TASK GOAL »
List, from the lines below, each one with "turned" in it.
*** Opening of EXCERPTED DATA ***
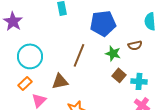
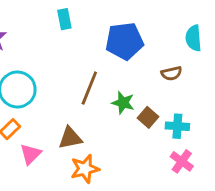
green star: (113, 53) -> (123, 103), moved
brown triangle: (60, 81) -> (70, 138), moved

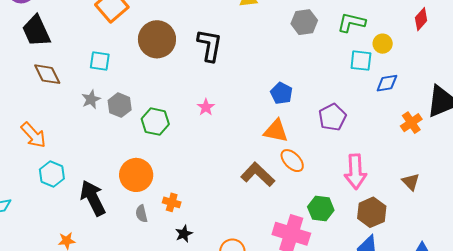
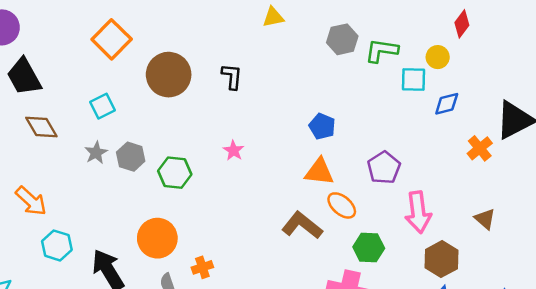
red diamond: (421, 19) -> (462, 24), moved
green L-shape: (351, 23) -> (382, 51), moved
black L-shape: (210, 45) -> (232, 76), size x0.7
cyan square: (100, 61) -> (103, 106), turned -30
purple pentagon: (332, 117) -> (384, 168), moved
orange cross: (172, 202) -> (202, 267), turned -30
green hexagon: (321, 208) -> (369, 248), moved

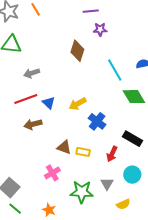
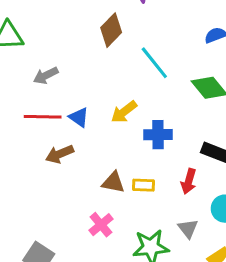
brown diamond: (77, 51) -> (111, 30), turned 35
cyan line: (115, 70) -> (154, 63), moved
red line: (26, 99) -> (43, 117), turned 30
blue cross: (97, 121) -> (158, 135), turned -30

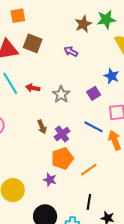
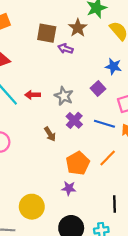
brown star: (83, 24) -> (78, 28), moved
brown square: (33, 43) -> (47, 33), moved
purple cross: (62, 134) -> (74, 120), moved
orange line: (89, 170) -> (108, 158), moved

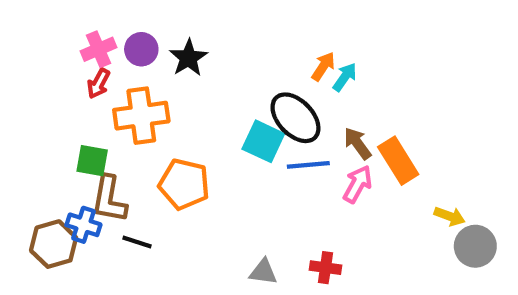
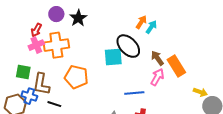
pink cross: (98, 49) -> (36, 45), moved
cyan square: (263, 141) -> (113, 57), turned -30
green square: (92, 161) -> (23, 72), moved
blue line: (308, 165) -> (134, 93), moved

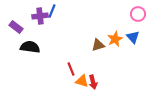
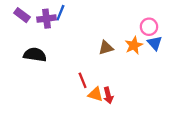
pink circle: (138, 14) -> (149, 27), moved
purple rectangle: (16, 27) -> (22, 15), moved
brown triangle: (98, 45) -> (106, 48), moved

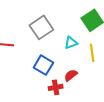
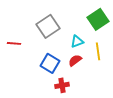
red semicircle: (71, 75) -> (75, 60), moved

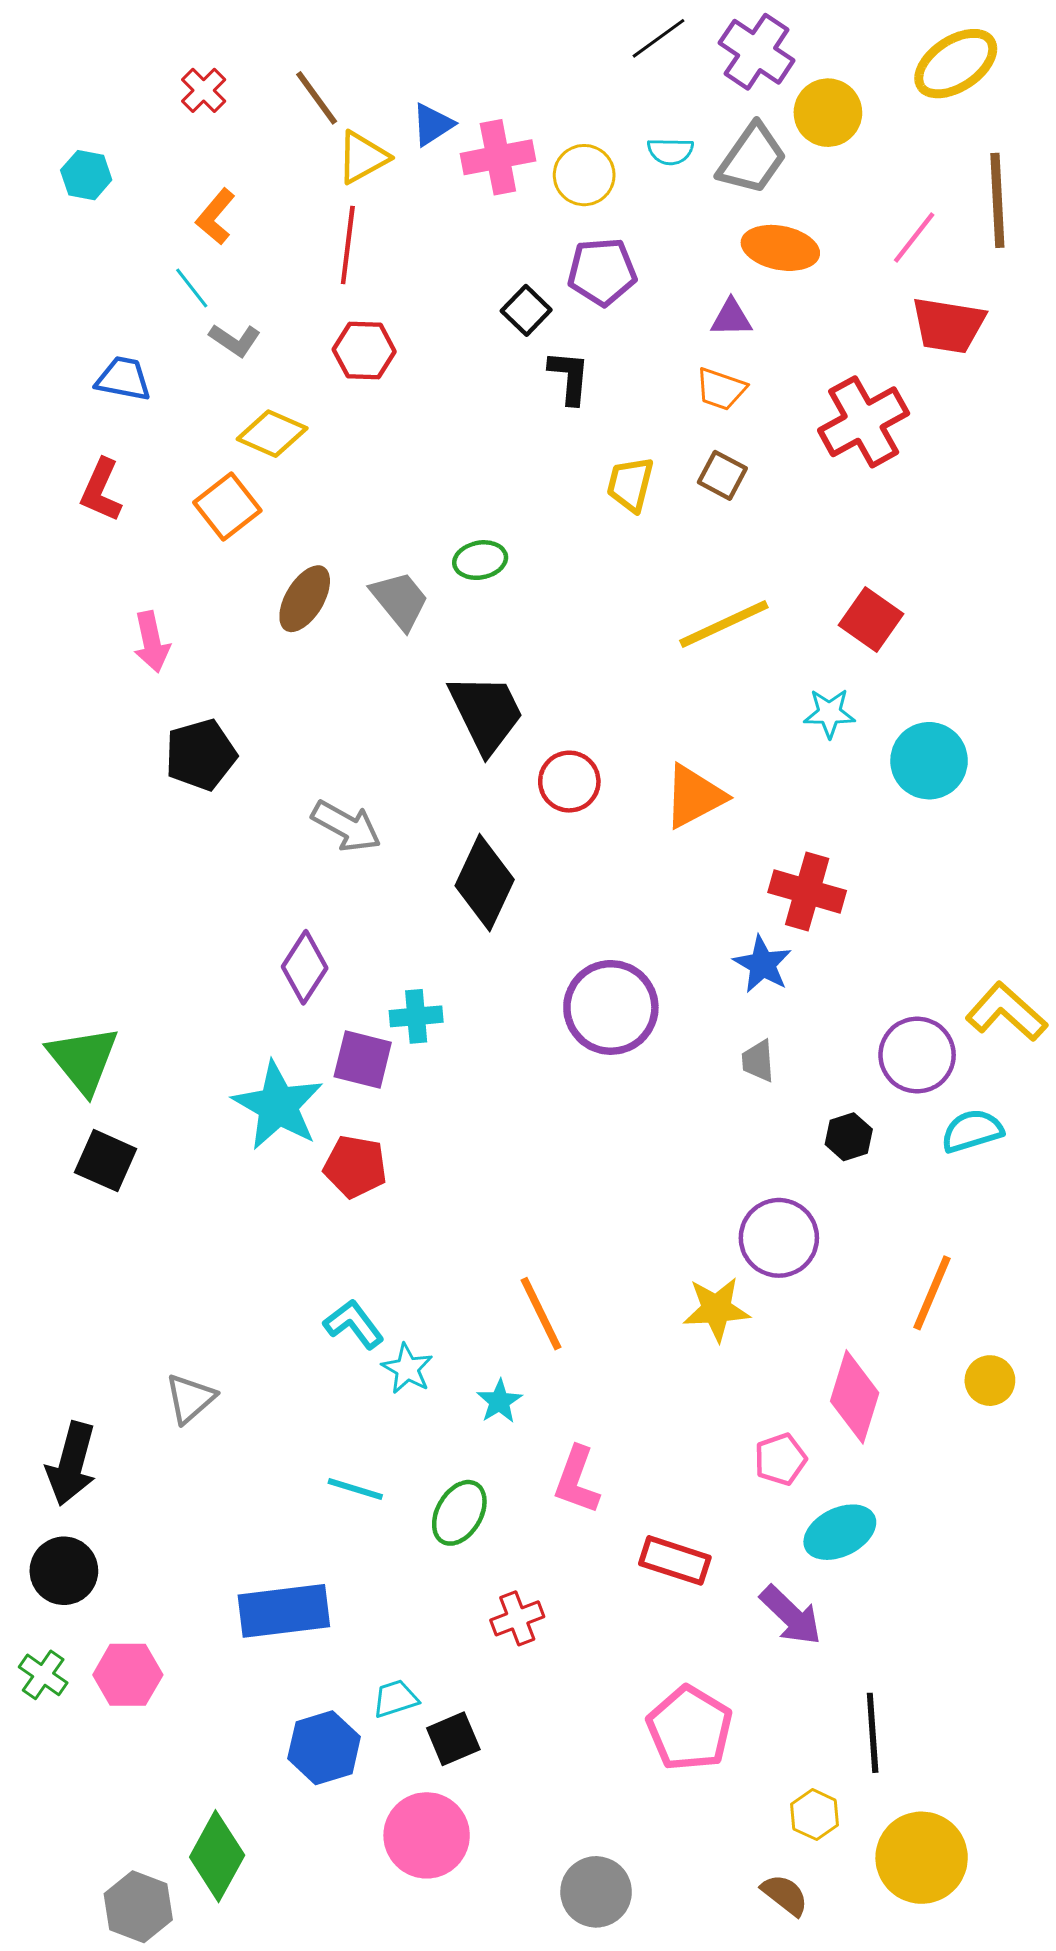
*** Close of EXCERPTED DATA ***
PROBLEM SOLUTION »
cyan square: (100, 61) -> (103, 106), turned -30
orange cross: (172, 202) -> (202, 267), turned -30
brown diamond: (77, 51) -> (111, 30), turned 35
red line: (26, 99) -> (43, 117), turned 30
blue cross: (97, 121) -> (158, 135), turned -30
cyan square: (263, 141) -> (113, 57), turned -30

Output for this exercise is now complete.